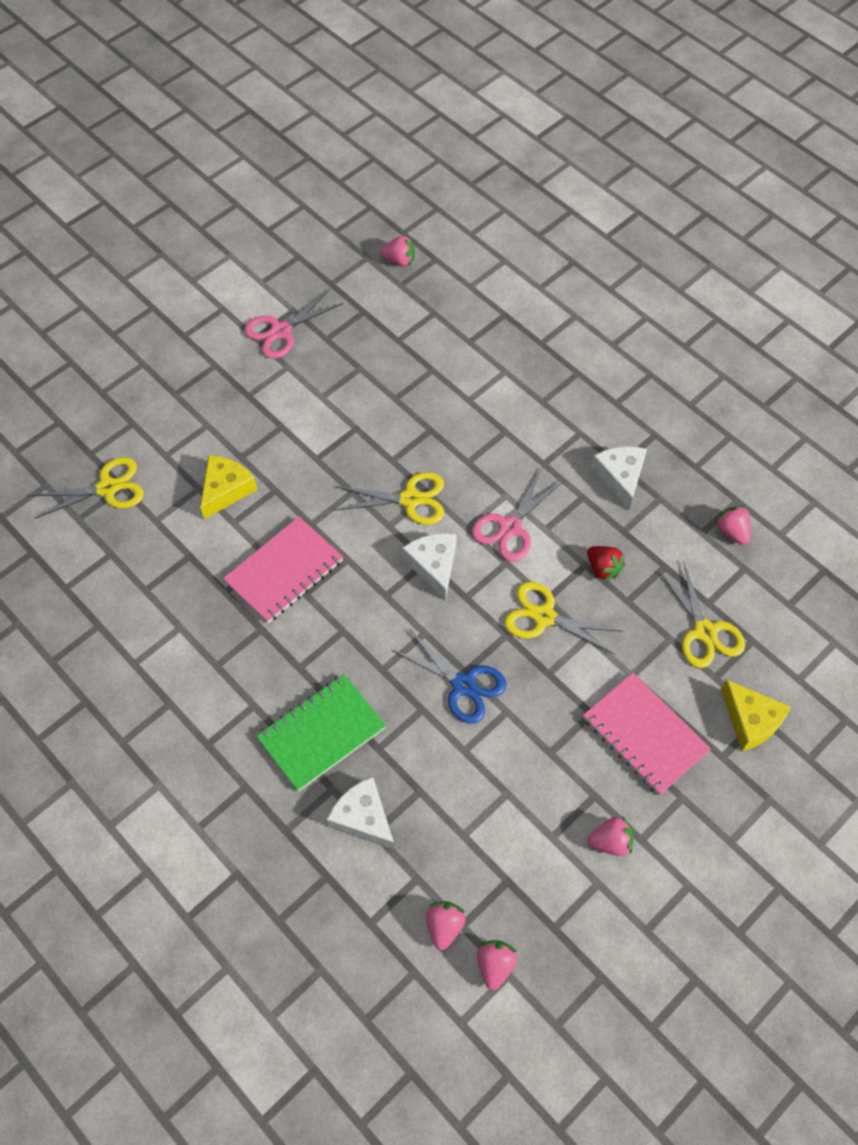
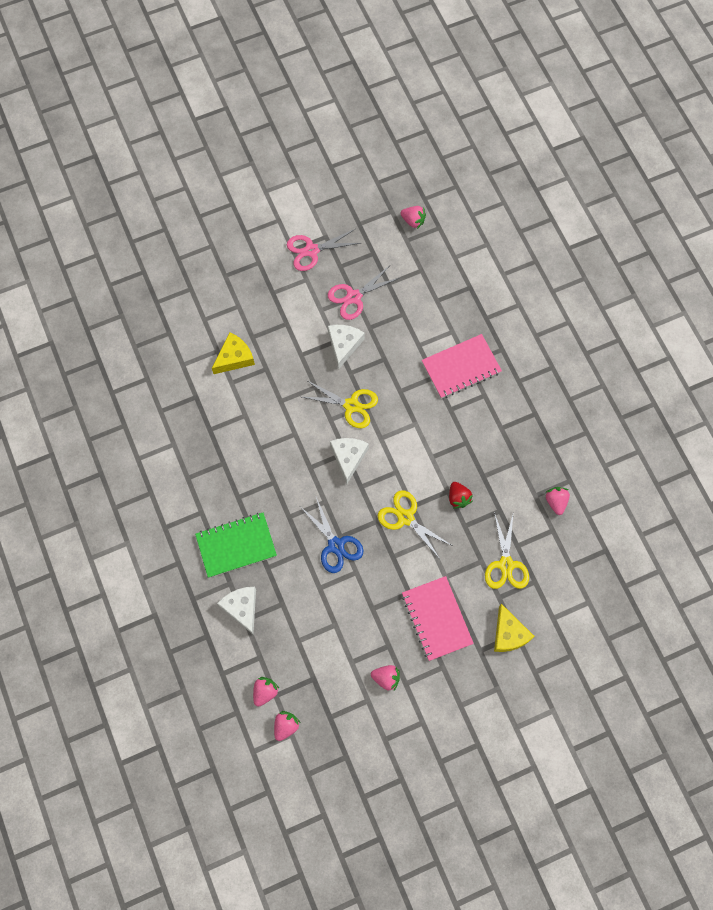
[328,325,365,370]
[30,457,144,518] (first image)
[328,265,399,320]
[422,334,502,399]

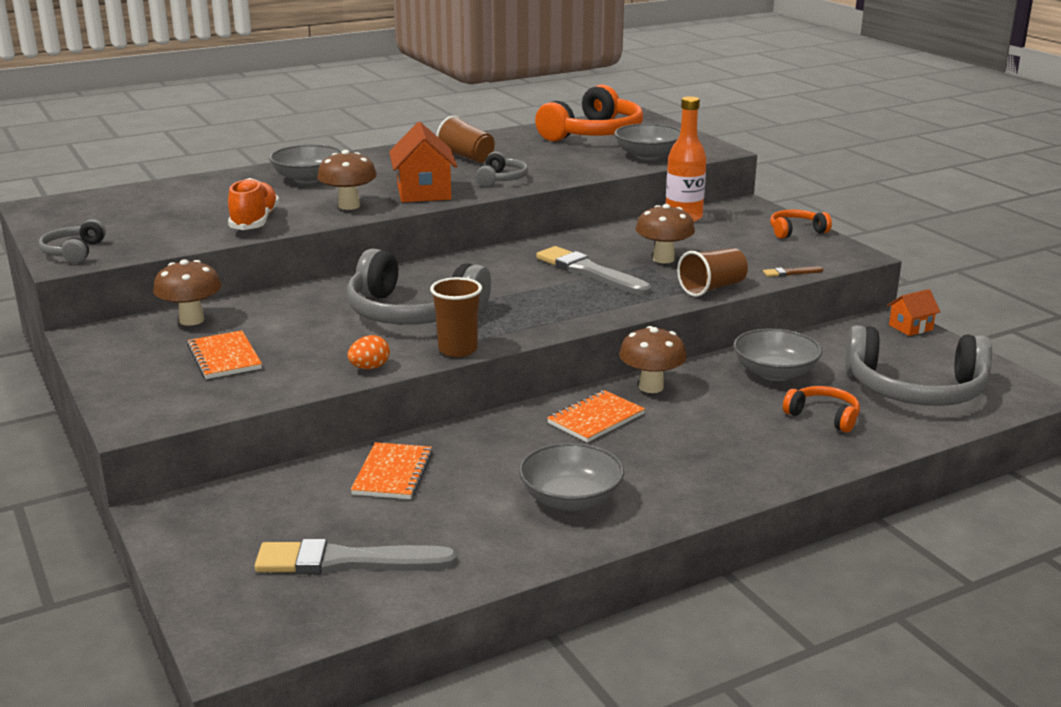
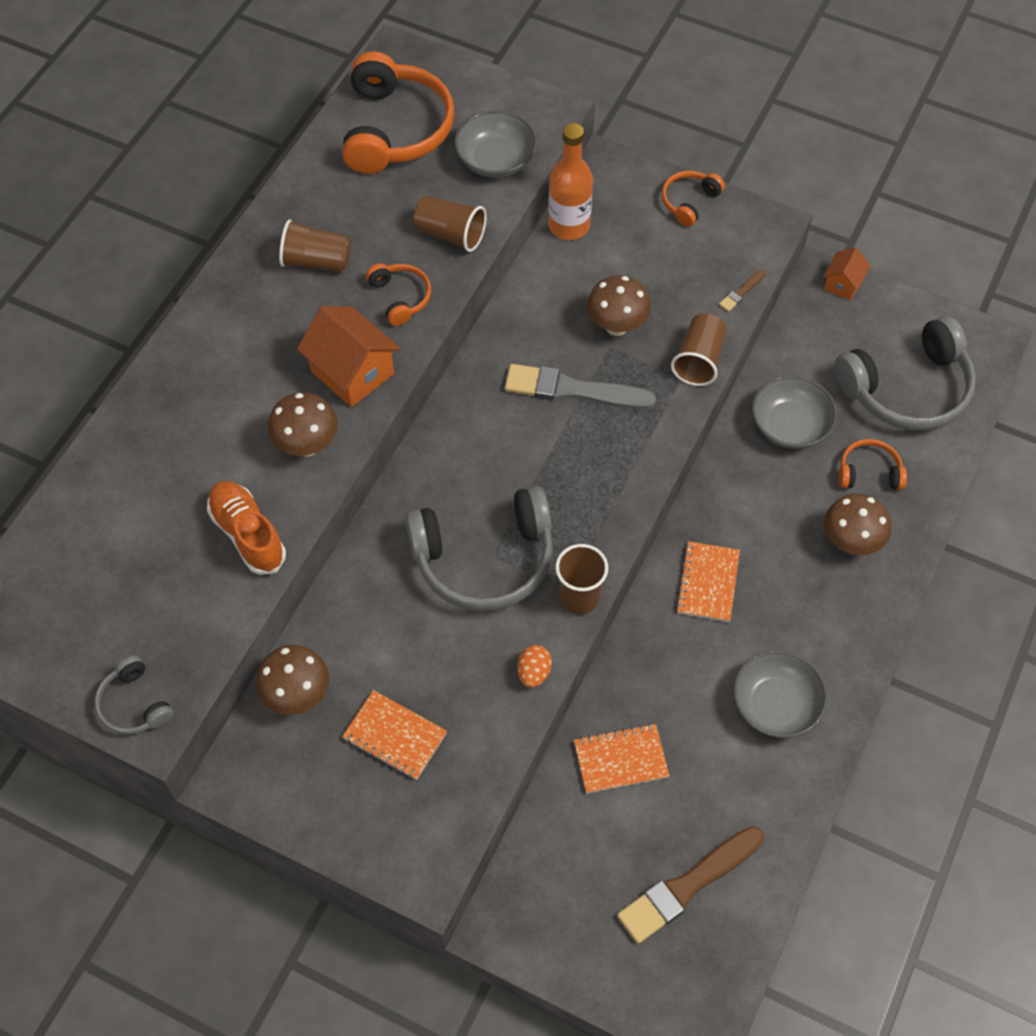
[269,144,342,184] (first image)
[366,263,431,326]
[824,493,891,555]
[574,724,670,794]
[617,826,764,944]
[413,195,487,252]

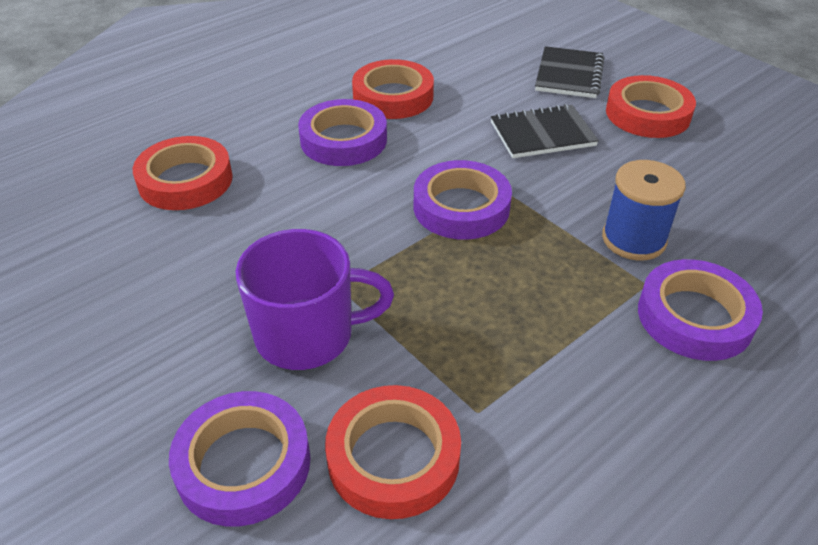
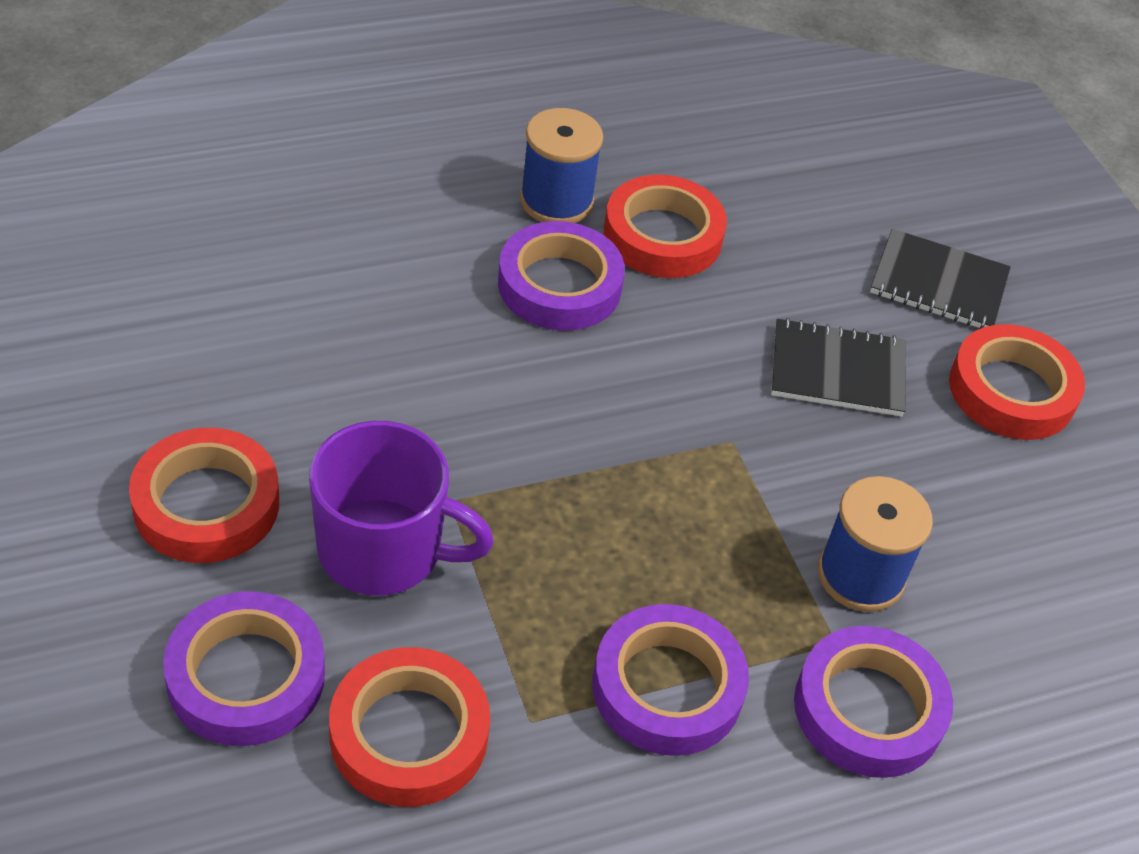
[870,229,1011,329]
[129,428,279,563]
[593,604,749,756]
[520,108,603,223]

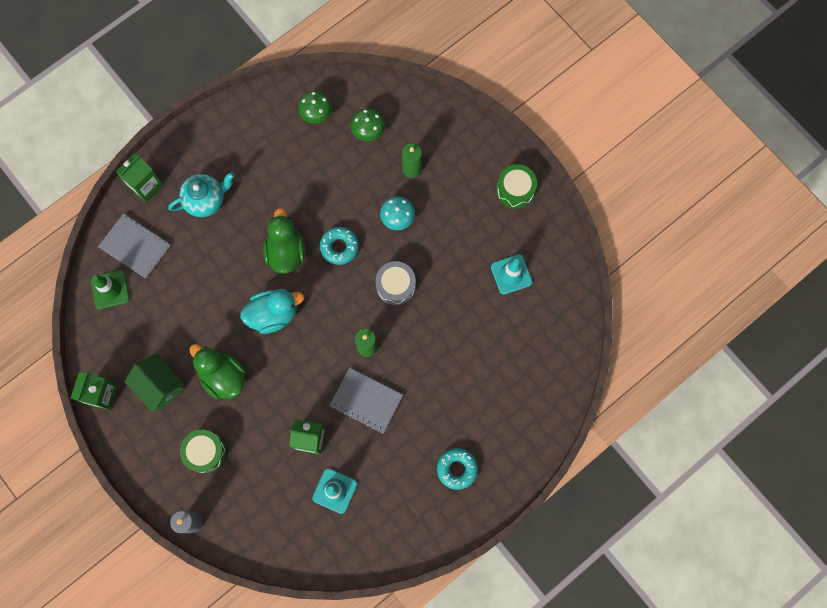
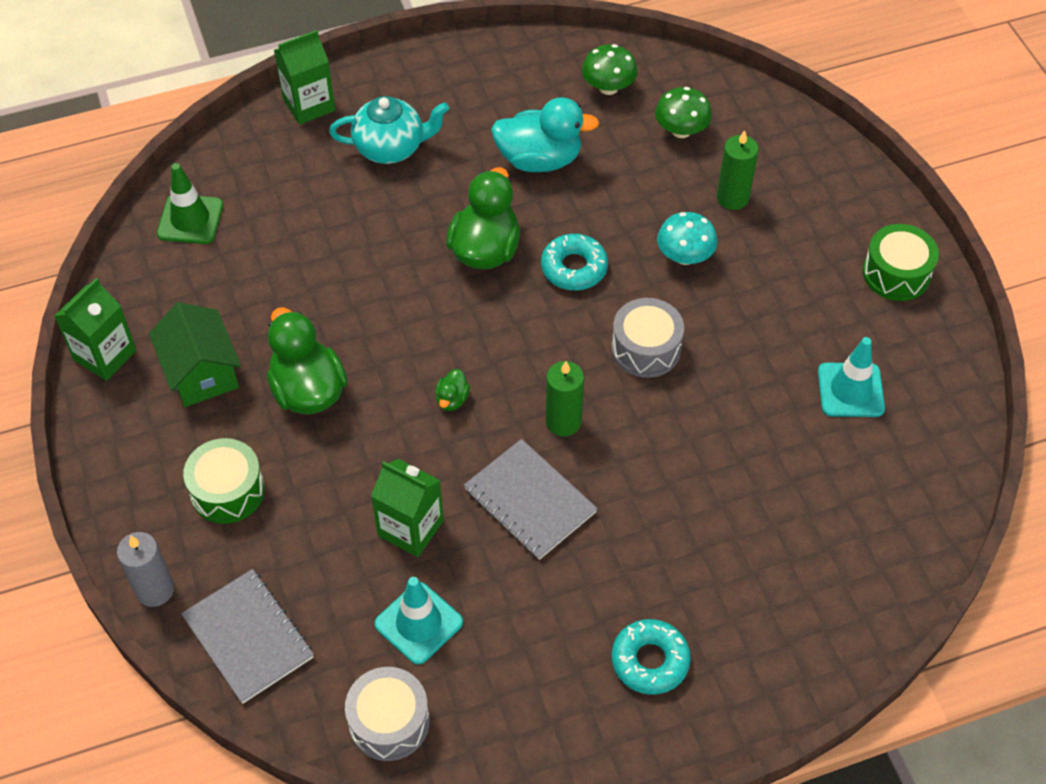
[181,569,314,704]
[491,97,599,172]
[435,369,470,411]
[345,667,430,761]

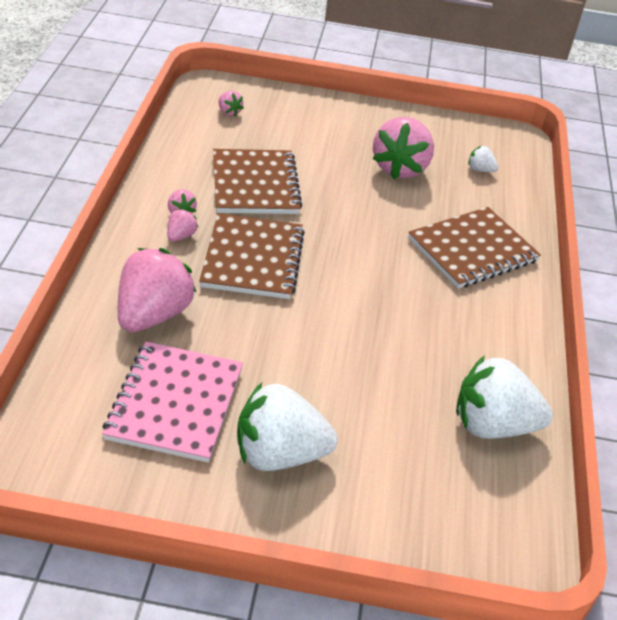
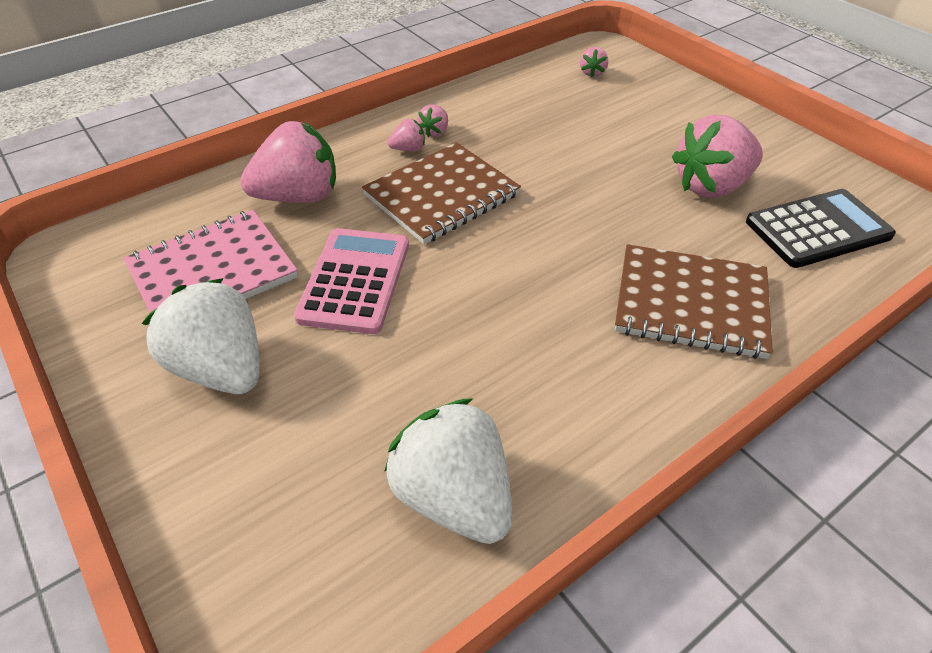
[746,189,896,268]
[213,149,303,214] (first image)
[294,228,409,334]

----------------

§ Problem statement
Please write out all of the material above without changing a word, and omit any pictures.

§ Output below
[328,325,365,370]
[30,457,144,518] (first image)
[328,265,399,320]
[422,334,502,399]

[269,144,342,184] (first image)
[366,263,431,326]
[824,493,891,555]
[574,724,670,794]
[617,826,764,944]
[413,195,487,252]

[870,229,1011,329]
[129,428,279,563]
[593,604,749,756]
[520,108,603,223]

[181,569,314,704]
[491,97,599,172]
[435,369,470,411]
[345,667,430,761]

[746,189,896,268]
[213,149,303,214] (first image)
[294,228,409,334]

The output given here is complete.